◆ WHAT YOU ARE ASKED TO DO ◆
Tally the lines in the data below that contain the string "italic". Give only the number.

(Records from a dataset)
==================================================

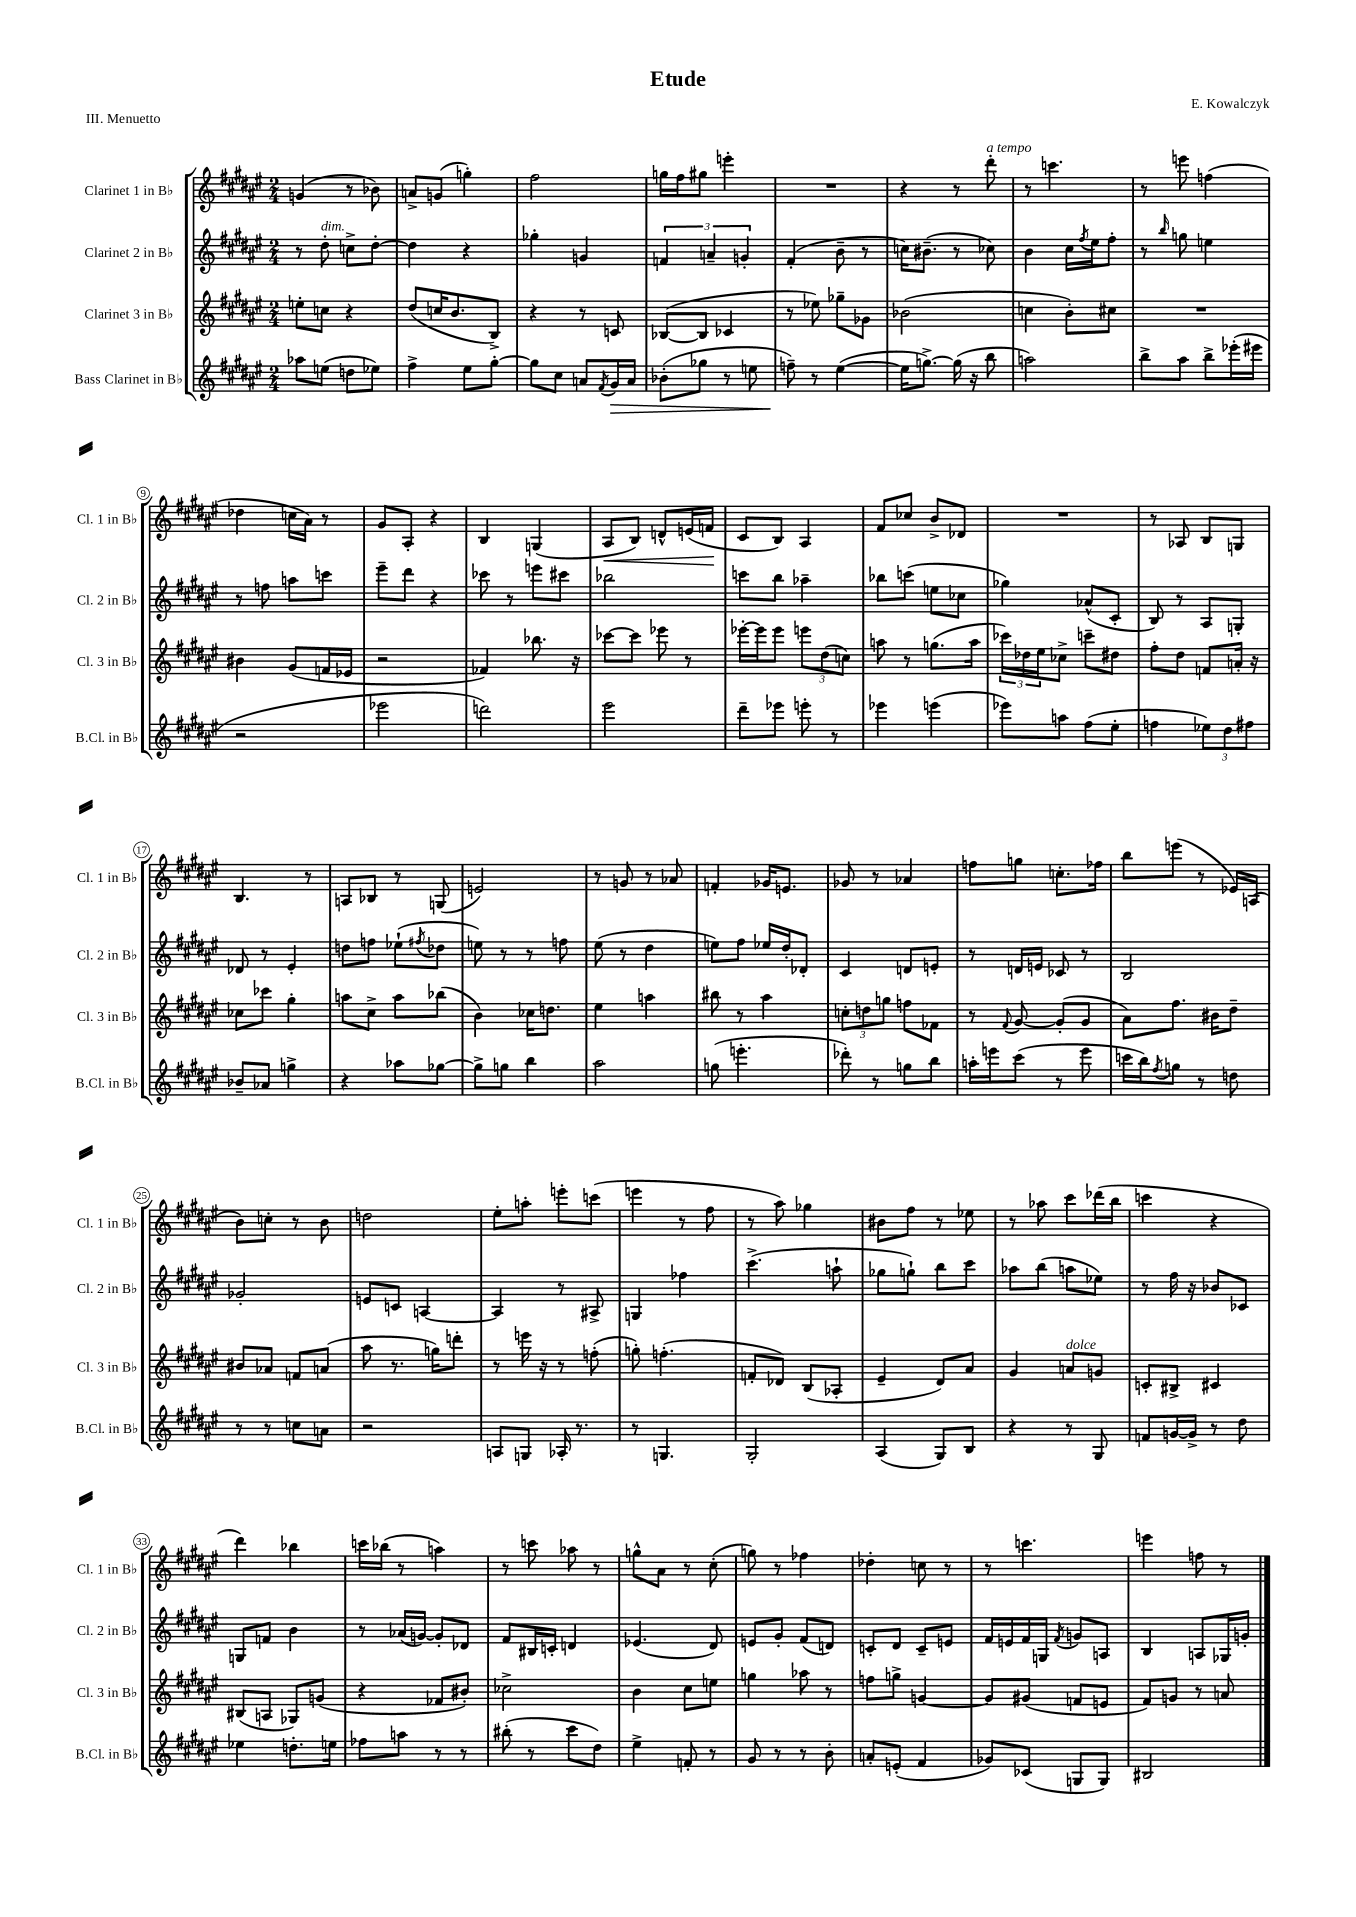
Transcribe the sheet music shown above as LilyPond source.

\header { title = "Etude" composer = "E. Kowalczyk" piece = "III. Menuetto" }
<<
\new StaffGroup <<
\new Staff = "s0" \with { instrumentName = "Clarinet 1 in Bb" shortInstrumentName = "Cl. 1 in Bb" } {
    \clef treble \key fis \major \numericTimeSignature \time 2/4
    g'4( r8 bes'8) |
    a'8-> g'8( g''4-.) |
    fis''2 |
    g''16 fis''16 gis''8 e'''4-. |
    R2 |
    r4 r8 dis'''8-.^\markup { \italic "a tempo" } |
    r8 c'''4. |
    r8 e'''8 f''4( |
    des''4 c''16 ais'16) r8 |
    gis'8 ais8-. r4 |
    b4 g4( |
    ais8\< b8) d'8-^ e'16( f'16\! |
    cis'8 b8) ais4 |
    fis'8 ces''8 b'8-> des'8 |
    R2 |
    r8 aes8 b8 g8 |
    b4. r8 |
    a8 bes8 r8 g8( |
    e'2) |
    r8 g'8 r8 aes'8 |
    f'4-. ges'16 e'8. |
    ges'8 r8 aes'4 |
    f''8 g''8 c''8.-. fes''16 |
    b''8 e'''8( r8 ees'16) a16( |
    b'8) c''8-. r8 b'8 |
    d''2 |
    eis''8-. a''8-. e'''8-. c'''8( |
    e'''4 r8 fis''8 |
    r8 ais''8) ges''4 |
    bis'8 fis''8 r8 ees''8 |
    r8 aes''8 cis'''8 des'''16( b''16 |
    c'''4 r4 |
    dis'''4) bes''4 |
    c'''16 bes''16( r8 a''4) |
    r8 c'''8 aes''8 r8 |
    g''8-^ ais'8 r8 cis''8-.( |
    g''8) r8 fes''4 |
    des''4-. c''8 r8 |
    r8 c'''4. |
    e'''4 f''8 r8 \bar "|." |
}
\new Staff = "s1" \with { instrumentName = "Clarinet 2 in Bb" shortInstrumentName = "Cl. 2 in Bb" } {
    \clef treble \key fis \major \numericTimeSignature \time 2/4
    r8 dis''8-.^\markup { \italic "dim." } c''8-> dis''8~-. |
    dis''4 r4 |
    ges''4-. g'4 |
    \tuplet 3/2 { f'4 a'4-- g'4-. } |
    fis'4-.( b'8-- r8 |
    c''16) bis'8.--( r8 ces''8) |
    b'4 cis''16 \acciaccatura { fis''8 } eis''16 fis''8-. |
    r8 \grace { b''16 } g''8 e''4 |
    r8 f''8 a''8 c'''8 |
    eis'''8-- dis'''8 r4 |
    ces'''8 r8 e'''8 cis'''8 |
    bes''2 |
    c'''8 b''8 aes''4-- |
    bes''8 c'''8( e''8 ces''8 |
    ges''4) aes'8-^( cis'8-. |
    b8) r8 ais8 g8-. |
    des'8 r8 eis'4-. |
    d''8 f''8 ees''8-!( \acciaccatura { fis''8 } des''8 |
    e''8) r8 r8 f''8 |
    eis''8( r8 dis''4 |
    e''8) fis''8 ees''16 dis''16-. des'8-. |
    cis'4 d'8 e'8-. |
    r8 d'16 e'16 ces'8 r8 |
    b2 |
    ges'2-. |
    e'8 c'8 a4~ |
    a4 r8 ais8-> |
    g4 fes''4 |
    cis'''4.->( a''8-! |
    ges''8 g''8-!) b''8 cis'''8 |
    aes''8 b''8( a''8 ees''8) |
    r8 fis''16 r16 bes'8 ces'8 |
    g8 f'8 b'4 |
    r8 aes'16( g'16~) g'8-. des'8 |
    fis'8 bis16 c'16-. d'4 |
    ees'4.( dis'8) |
    e'8 gis'8-. fis'8( d'8) |
    c'8-. dis'8 c'8-- e'8 |
    fis'16 e'16 fis'16 g16 \acciaccatura { fis'8 } g'8 a8 |
    b4 a8 ges16 g'16-. \bar "|." |
}
\new Staff = "s2" \with { instrumentName = "Clarinet 3 in Bb" shortInstrumentName = "Cl. 3 in Bb" } {
    \clef treble \key fis \major \numericTimeSignature \time 2/4
    e''8-. c''8 r4 |
    dis''8( c''16 b'8. b8->) |
    r4 r8 c'8 |
    bes8~( bes8 ces'4 |
    r8 ees''8) ges''8-- ges'8 |
    bes'2( |
    c''4 b'8-.) cis''8 |
    R2 |
    bis'4 gis'8( f'16 ees'16 |
    r2 |
    fes'4) bes''8. r16 |
    ces'''8~ ces'''8 ees'''8 r8 |
    ees'''16~-. ees'''16 ees'''8 \tuplet 3/2 { e'''8 dis''8( c''8) } |
    a''8 r8 g''8.( a''16 |
    \tuplet 3/2 { ces'''16) des''16 eis''16 } ces''8-> c'''8-- dis''8 |
    fis''8-. dis''8 f'8 a'16-. r16 |
    ces''8 ces'''8 gis''4-. |
    a''8 cis''8-> a''8 bes''8( |
    b'4) ces''16 d''8. |
    eis''4 a''4 |
    bis''8 r8 ais''4 |
    \tuplet 3/2 { c''8-. d''8 g''8 } f''8 fes'8 |
    r8 \appoggiatura { fis'8 } gis'8~ gis'8-.( gis'8 |
    ais'8) fis''8. bis'16 dis''8-- |
    bis'8 aes'8 f'8 a'8( |
    ais''8 r8. g''16) d'''8-. |
    r8 e'''16 r16 r8 f''8-.( |
    g''8-.) f''4.-.( |
    f'8-. des'8) b8( aes8-. |
    eis'4-- dis'8) ais'8 |
    gis'4 a'8^\markup { \italic "dolce" } g'8 |
    c'8-. bis8-> cis'4 |
    bis8( a8 ges8) g'8( |
    r4 fes'8 bis'8-.) |
    ces''2-> |
    b'4 cis''8 e''8 |
    g''4 aes''8 r8 |
    f''8 g''8-> g'4~ |
    g'8 gis'8( f'8 e'8 |
    fis'8) g'8 r8 a'8 \bar "|." |
}
\new Staff = "s3" \with { instrumentName = "Bass Clarinet in Bb" shortInstrumentName = "B.Cl. in Bb" } {
    \clef treble \key fis \major \numericTimeSignature \time 2/4
    aes''8 e''8( d''8 ees''8) |
    fis''4-> eis''8 gis''8~-. |
    gis''8 cis''8 a'8 \acciaccatura { fis'8 } gis'16\> a'16 |
    bes'8-.( ges''8 r8 e''8 |
    f''8--\!) r8 eis''4~( |
    eis''16 g''8.~->) g''16( r16 b''8 |
    a''2) |
    b''8-> ais''8 b''8-> ees'''16-.( eis'''16 |
    r2 |
    ees'''2 |
    d'''2) |
    eis'''2 |
    dis'''8-- ees'''8 e'''8-. r8 |
    ees'''4 e'''4( |
    ees'''8) a''8 fis''8( eis''8-. |
    f''4 \tuplet 3/2 { ees''8) dis''8 fis''8 } |
    bes'8-- aes'8 g''4-> |
    r4 aes''8 ges''8~ |
    ges''8-> g''8 b''4 |
    ais''2 |
    g''8( e'''4.-. |
    des'''8-.) r8 g''8 b''8 |
    a''16-. e'''16 cis'''8( r8 e'''8 |
    c'''16 b''16) \acciaccatura { fis''8 } g''8 r8 d''8 |
    r8 r8 c''8 a'8 |
    r2 |
    a8 g8 aes16-. r8. |
    r8 g4. |
    gis2-. |
    ais4( gis8) b8 |
    r4 r8 gis8 |
    f'8 g'16~ g'16-> r8 dis''8 |
    ees''4 d''8.-. e''16 |
    fes''8 a''8 r8 r8 |
    bis''8-.( r8 cis'''8 dis''8) |
    eis''4-> f'8-. r8 |
    gis'8 r8 r8 b'8-. |
    a'8-. e'8-.( fis'4 |
    ges'8) ces'8( g8 g8) |
    bis2 \bar "|." |
}
>>
>>
\layout { \context { \Score \override BarNumber.stencil = #(make-stencil-circler 0.1 0.3 ly:text-interface::print) } }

==================================================

◆ EXERCISE SOLUTION ◆
3